◆ **How to complete this task**
Search the listing for the word "brown". Copy every line where it is found.

---

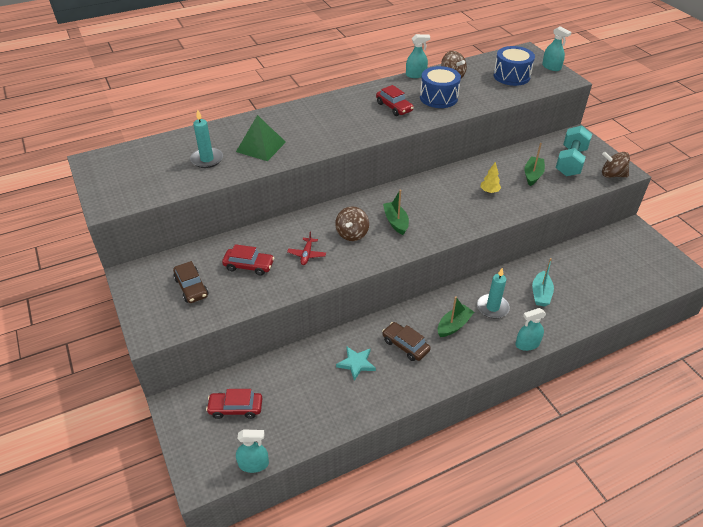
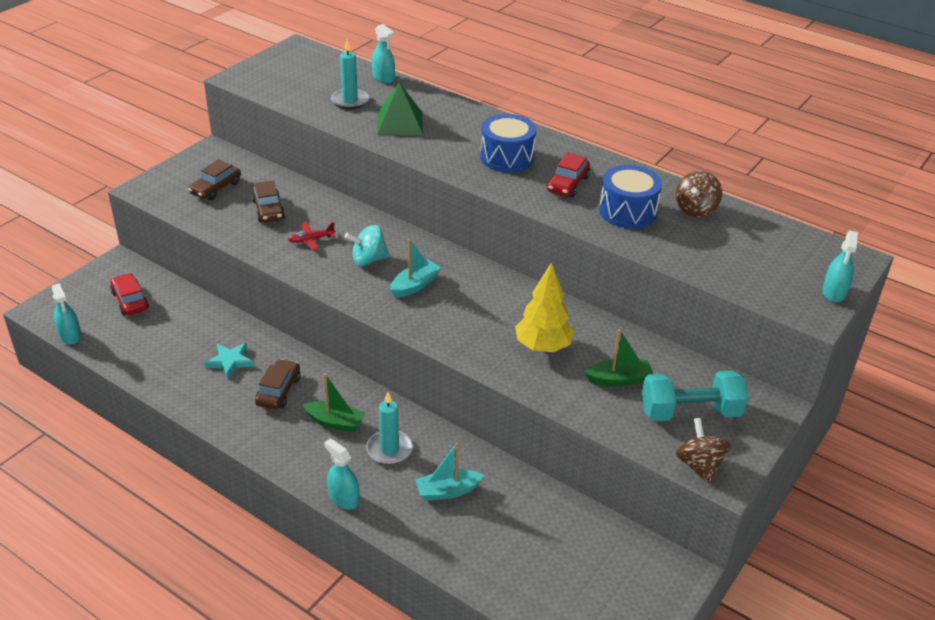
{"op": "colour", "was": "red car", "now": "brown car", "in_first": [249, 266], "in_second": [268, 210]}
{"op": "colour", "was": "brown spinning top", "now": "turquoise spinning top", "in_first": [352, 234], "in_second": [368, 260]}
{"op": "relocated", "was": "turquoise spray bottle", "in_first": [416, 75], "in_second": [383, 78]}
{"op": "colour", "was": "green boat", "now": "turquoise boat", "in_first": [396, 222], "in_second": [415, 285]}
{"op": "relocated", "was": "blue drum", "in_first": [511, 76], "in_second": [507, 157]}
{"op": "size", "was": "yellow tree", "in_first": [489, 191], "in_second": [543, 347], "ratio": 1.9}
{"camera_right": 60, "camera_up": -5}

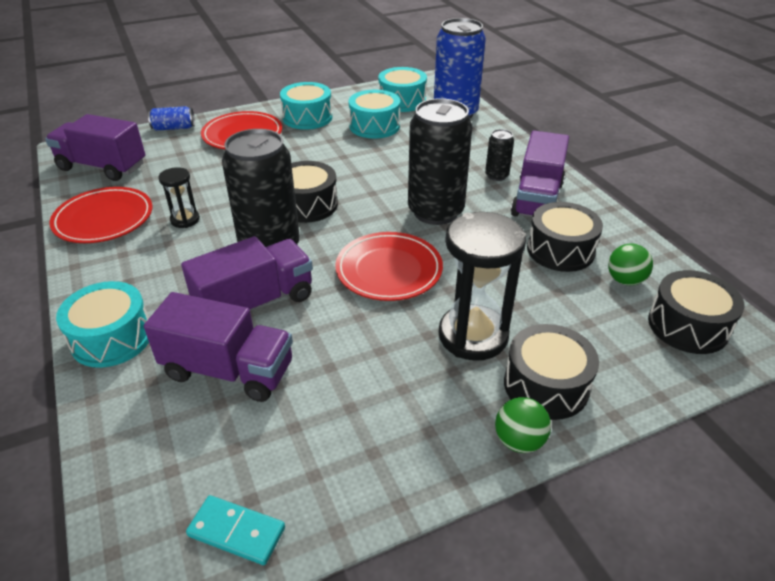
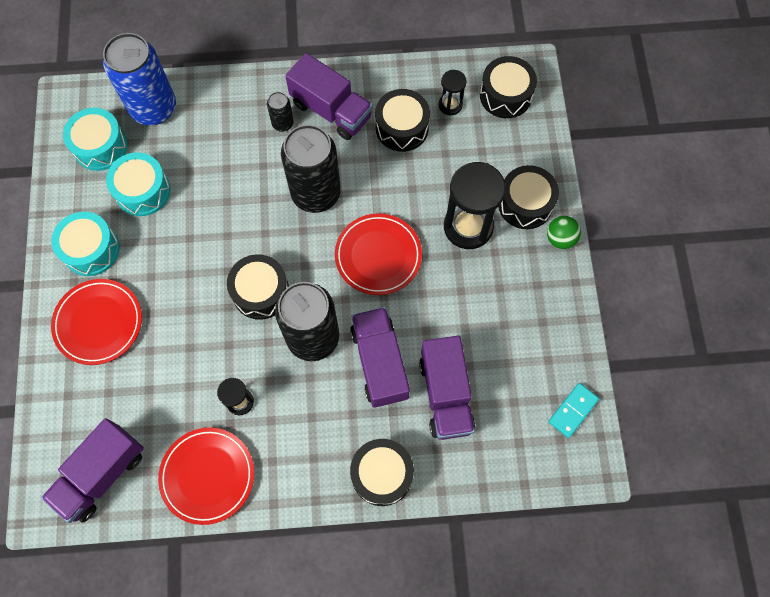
{"op": "colour", "was": "turquoise drum", "now": "black drum", "in_first": [112, 338], "in_second": [382, 474]}
{"op": "spun", "was": "purple truck", "in_first": [228, 370], "in_second": [445, 394], "clockwise": 135}
{"op": "exchanged", "was": "green ball", "now": "black hourglass", "in_first": [625, 280], "in_second": [450, 105]}
{"op": "missing", "was": "blue can", "in_first": [174, 128]}
{"camera_right": -70, "camera_up": 30}

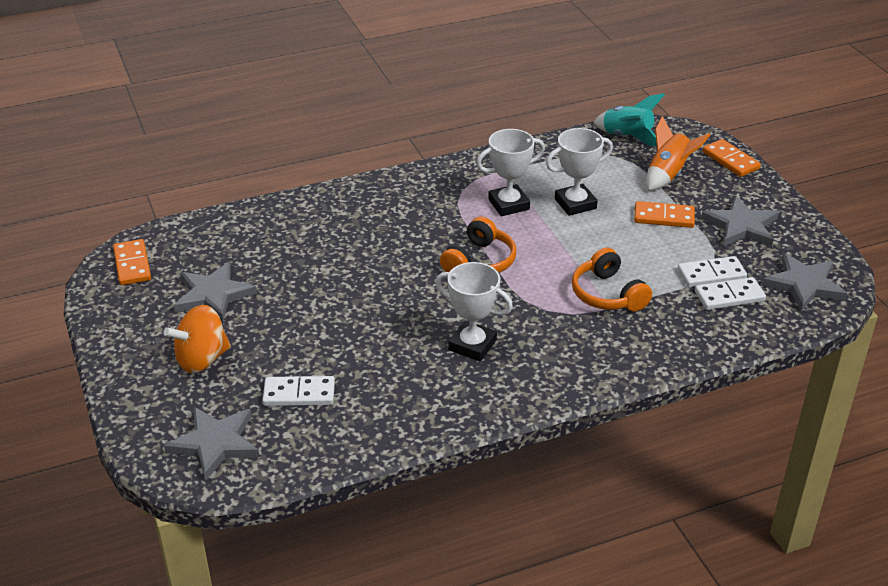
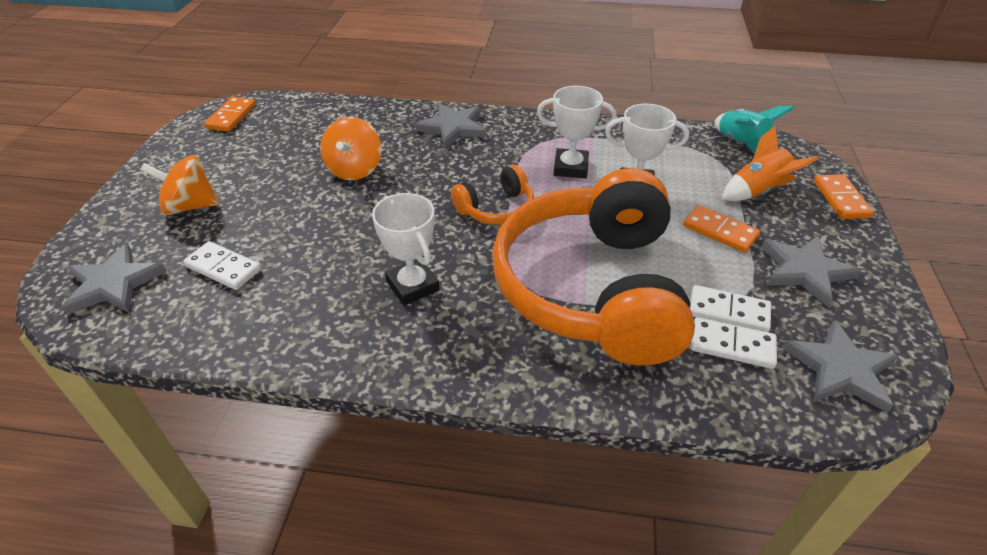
{"op": "appeared", "now": "orange spinning top", "in_second": [355, 169]}
{"op": "relocated", "was": "grey star", "in_first": [213, 294], "in_second": [453, 128]}
{"op": "size", "was": "orange headphones", "in_first": [607, 294], "in_second": [593, 288], "ratio": 2.33}
{"camera_right": 30, "camera_up": 5}

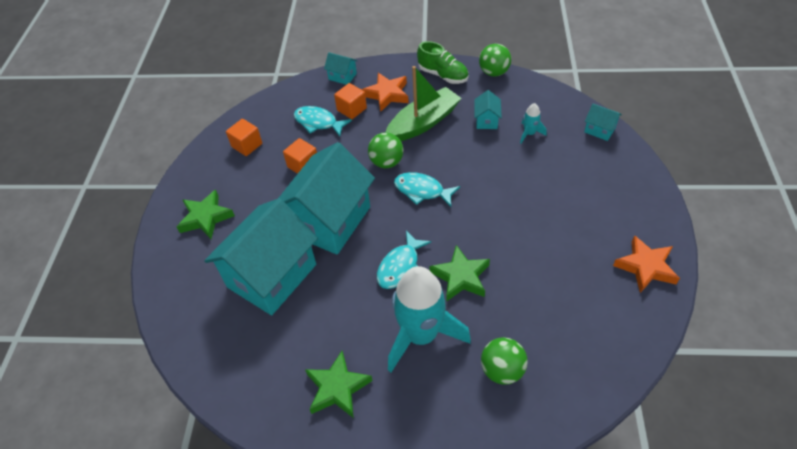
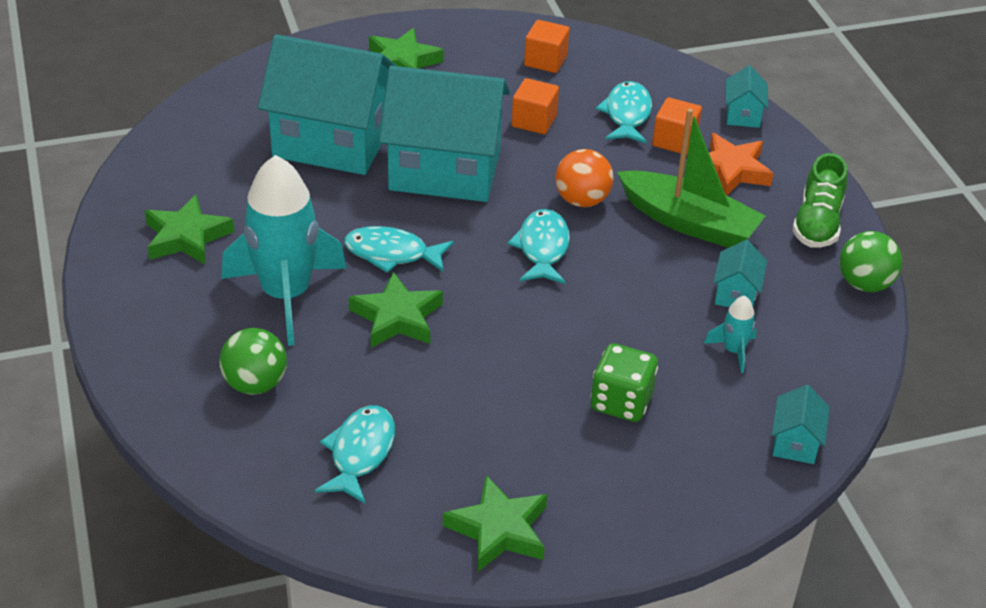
{"op": "appeared", "now": "turquoise fish", "in_second": [360, 453]}
{"op": "colour", "was": "orange star", "now": "green star", "in_first": [646, 267], "in_second": [499, 530]}
{"op": "colour", "was": "green ball", "now": "orange ball", "in_first": [386, 162], "in_second": [582, 200]}
{"op": "appeared", "now": "green dice", "in_second": [621, 402]}
{"op": "spun", "was": "turquoise house", "in_first": [486, 120], "in_second": [736, 294], "clockwise": -60}
{"camera_right": 65, "camera_up": -10}

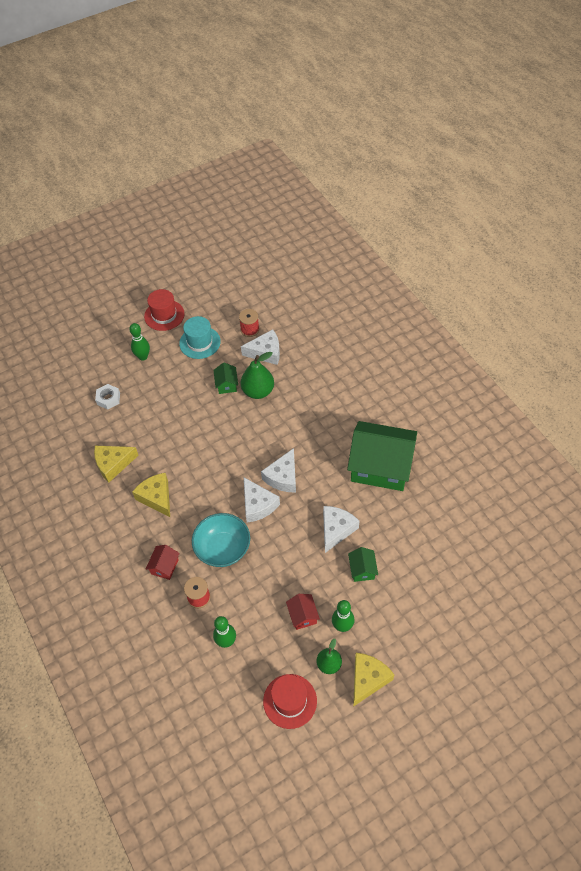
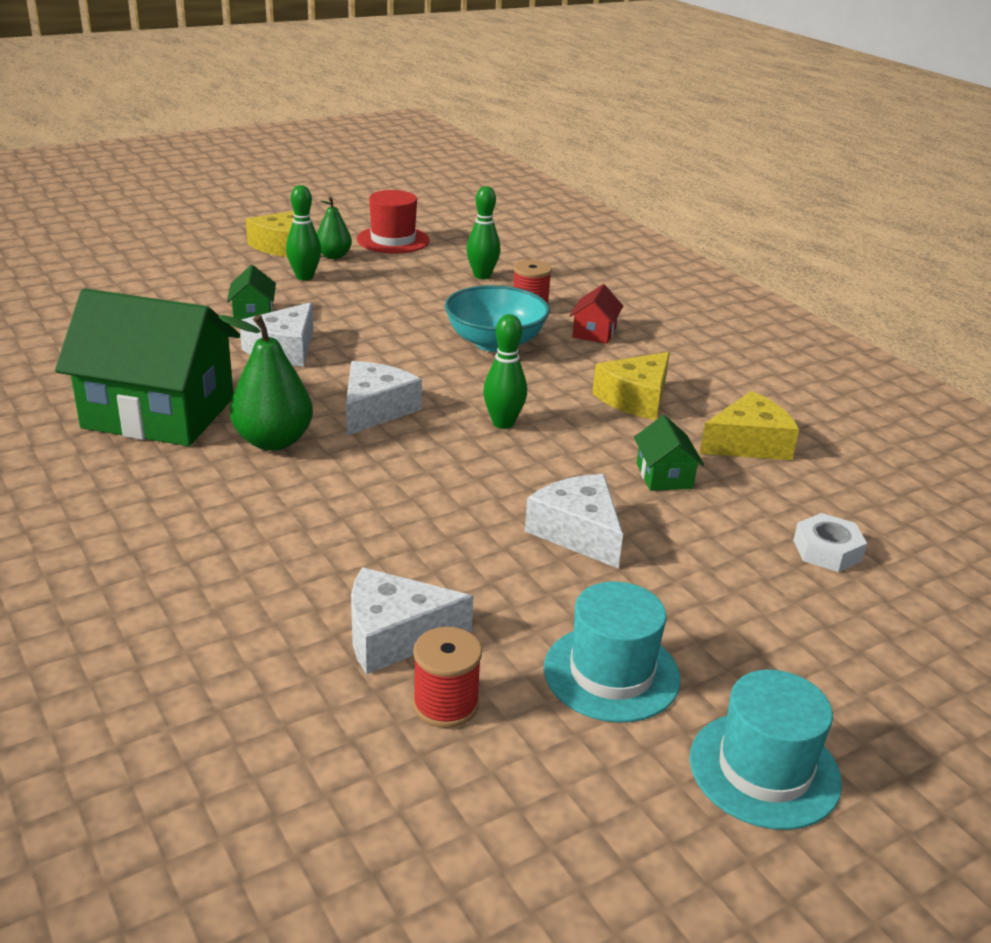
{"op": "relocated", "was": "green pear", "in_first": [258, 391], "in_second": [273, 441]}
{"op": "relocated", "was": "green bowling pin", "in_first": [143, 357], "in_second": [503, 423]}
{"op": "relocated", "was": "white cheese", "in_first": [258, 505], "in_second": [578, 532]}
{"op": "spun", "was": "yellow cheese", "in_first": [156, 497], "in_second": [635, 399], "clockwise": 75}
{"op": "relocated", "was": "green house", "in_first": [226, 384], "in_second": [664, 476]}
{"op": "colour", "was": "red hat", "now": "turquoise hat", "in_first": [164, 315], "in_second": [764, 770]}
{"op": "missing", "was": "red house", "in_first": [303, 615]}
{"camera_right": 175, "camera_up": -25}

---

◆ **Solution for this exercise**
{"op": "colour", "was": "red car", "now": "brown car", "in_first": [249, 266], "in_second": [268, 210]}
{"op": "colour", "was": "brown spinning top", "now": "turquoise spinning top", "in_first": [352, 234], "in_second": [368, 260]}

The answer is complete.